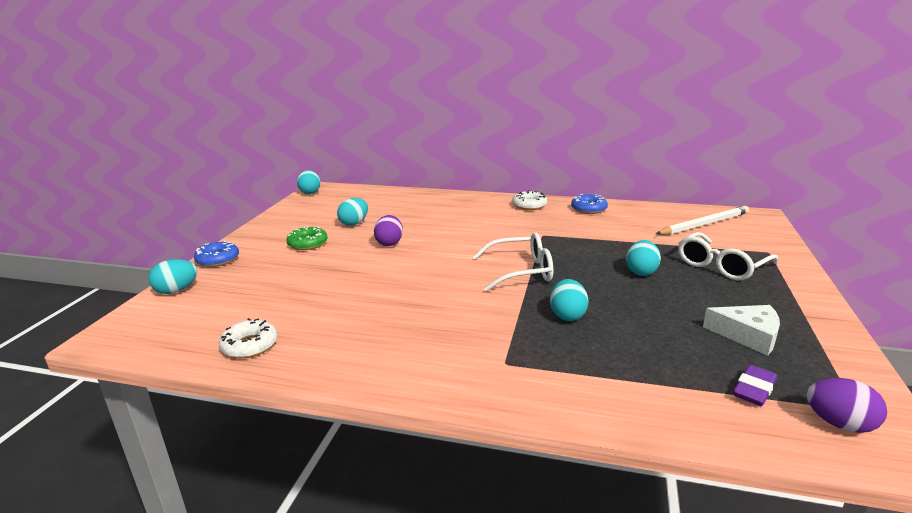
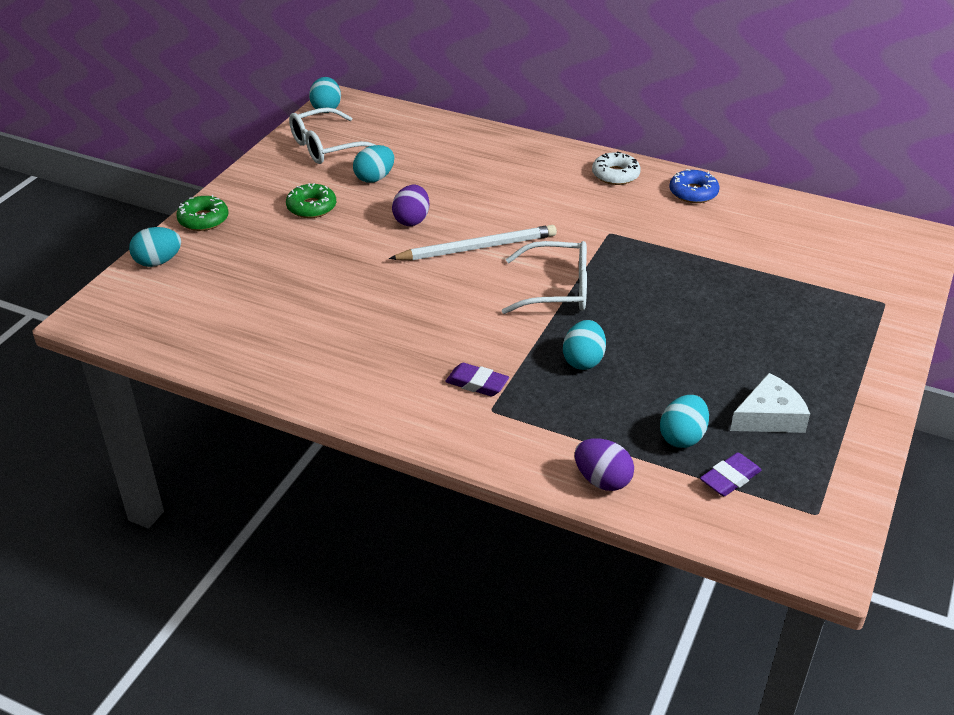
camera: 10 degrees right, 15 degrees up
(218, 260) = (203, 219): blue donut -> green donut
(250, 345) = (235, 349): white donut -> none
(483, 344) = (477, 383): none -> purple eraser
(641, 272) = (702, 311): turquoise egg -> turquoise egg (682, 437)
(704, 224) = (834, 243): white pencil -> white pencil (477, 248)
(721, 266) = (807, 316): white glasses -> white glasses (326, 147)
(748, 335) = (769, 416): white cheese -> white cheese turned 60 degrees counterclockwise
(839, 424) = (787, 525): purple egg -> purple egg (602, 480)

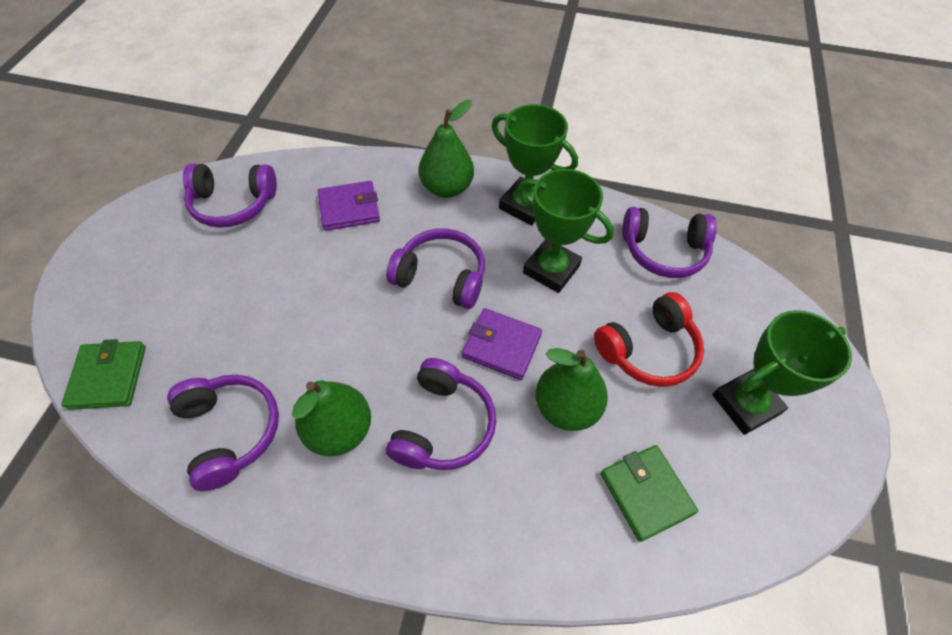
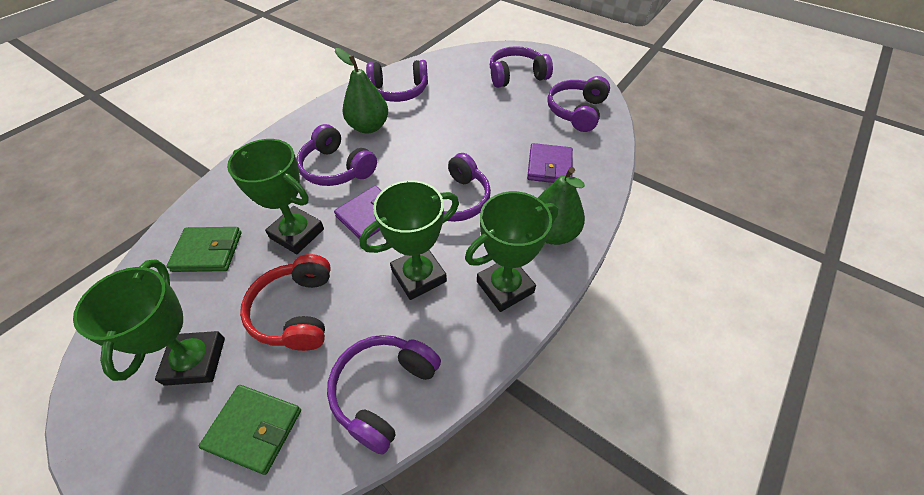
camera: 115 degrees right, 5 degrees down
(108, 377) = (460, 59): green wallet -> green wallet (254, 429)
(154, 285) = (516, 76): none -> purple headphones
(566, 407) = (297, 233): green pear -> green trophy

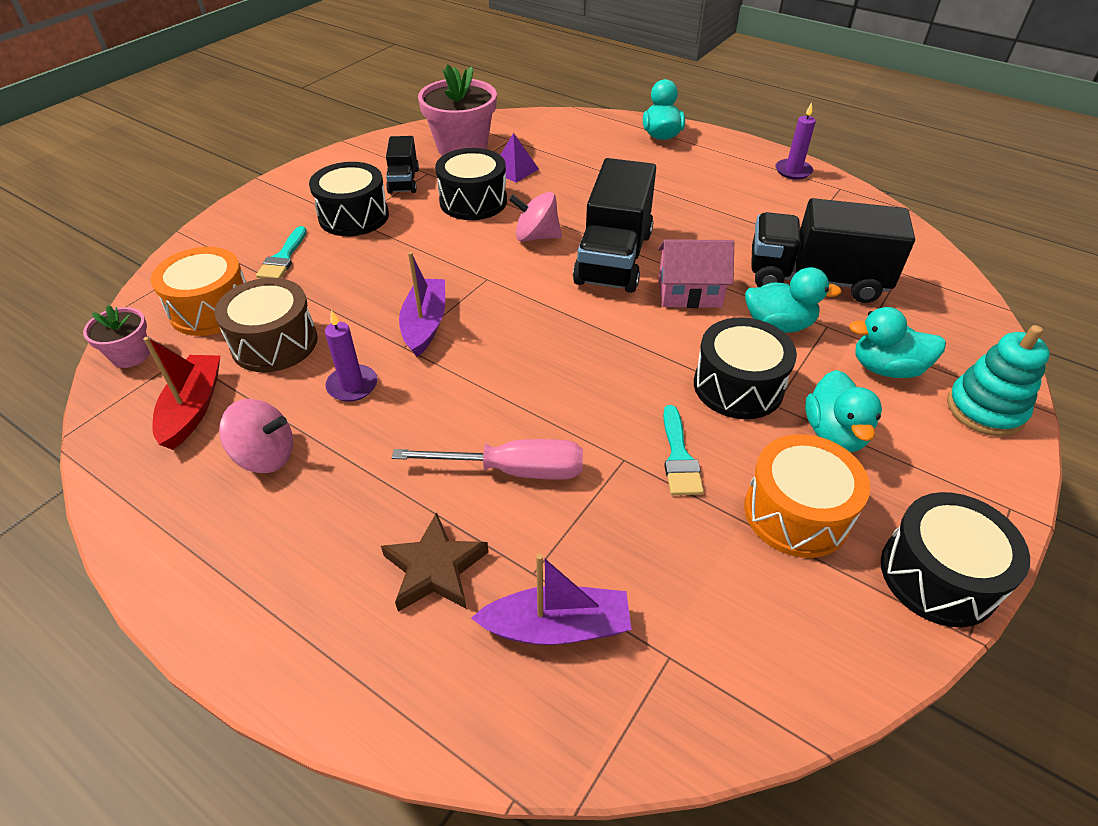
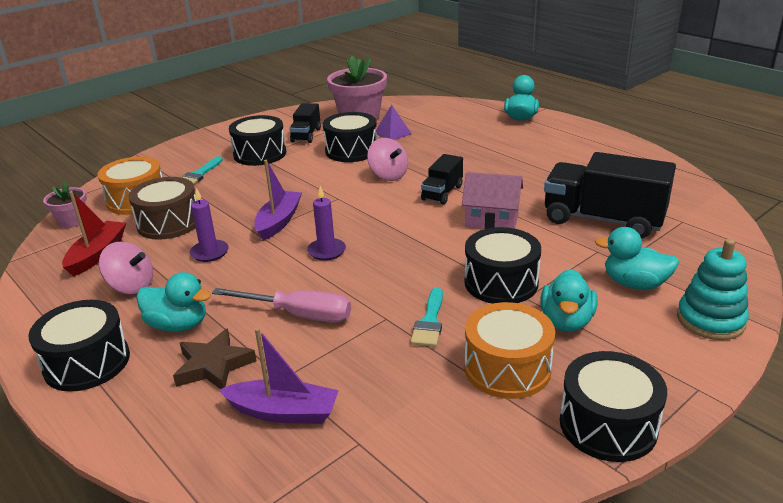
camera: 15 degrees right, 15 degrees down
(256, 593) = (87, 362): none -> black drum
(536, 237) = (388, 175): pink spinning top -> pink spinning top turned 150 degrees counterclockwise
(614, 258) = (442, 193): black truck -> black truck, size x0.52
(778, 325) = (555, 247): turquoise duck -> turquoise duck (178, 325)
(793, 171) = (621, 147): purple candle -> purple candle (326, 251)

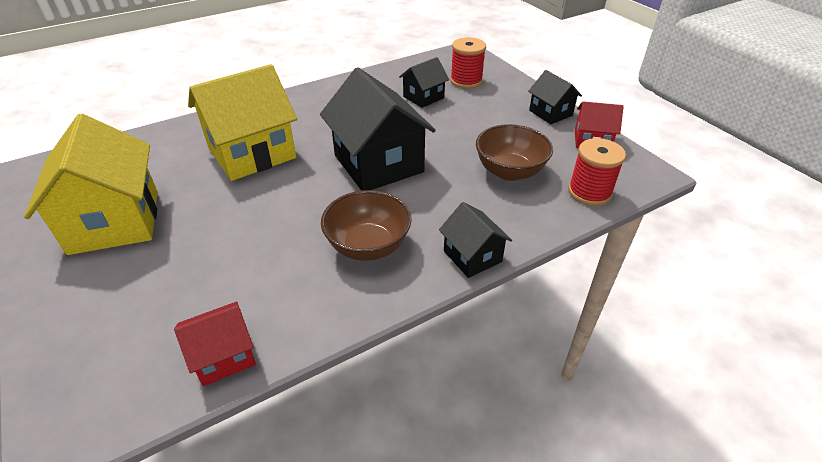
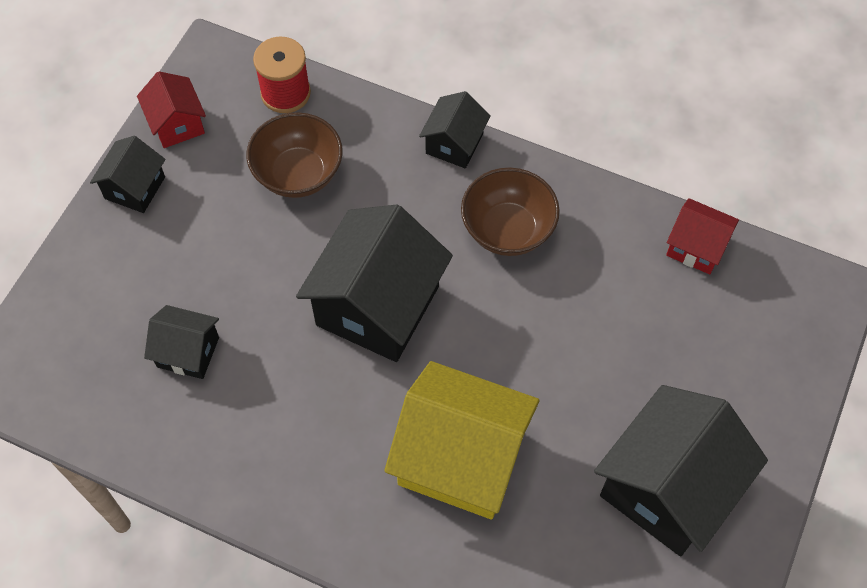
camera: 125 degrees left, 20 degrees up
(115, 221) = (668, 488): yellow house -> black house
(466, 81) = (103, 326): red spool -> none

┄┄┄┄┄┄┄┄┄┄

REQUIRED ACTION:
Exactly the lines from the top of the entries through the line with "(256, 593) = (87, 362): none -> black drum", inclusive, must be given again, with every picture omitted.

TASK SOLUTION:
camera: 10 degrees right, 15 degrees up
(218, 260) = (203, 219): blue donut -> green donut
(250, 345) = (235, 349): white donut -> none
(483, 344) = (477, 383): none -> purple eraser
(641, 272) = (702, 311): turquoise egg -> turquoise egg (682, 437)
(704, 224) = (834, 243): white pencil -> white pencil (477, 248)
(721, 266) = (807, 316): white glasses -> white glasses (326, 147)
(748, 335) = (769, 416): white cheese -> white cheese turned 60 degrees counterclockwise
(839, 424) = (787, 525): purple egg -> purple egg (602, 480)

camera: 115 degrees right, 5 degrees down
(108, 377) = (460, 59): green wallet -> green wallet (254, 429)
(154, 285) = (516, 76): none -> purple headphones
(566, 407) = (297, 233): green pear -> green trophy

camera: 15 degrees right, 15 degrees down
(256, 593) = (87, 362): none -> black drum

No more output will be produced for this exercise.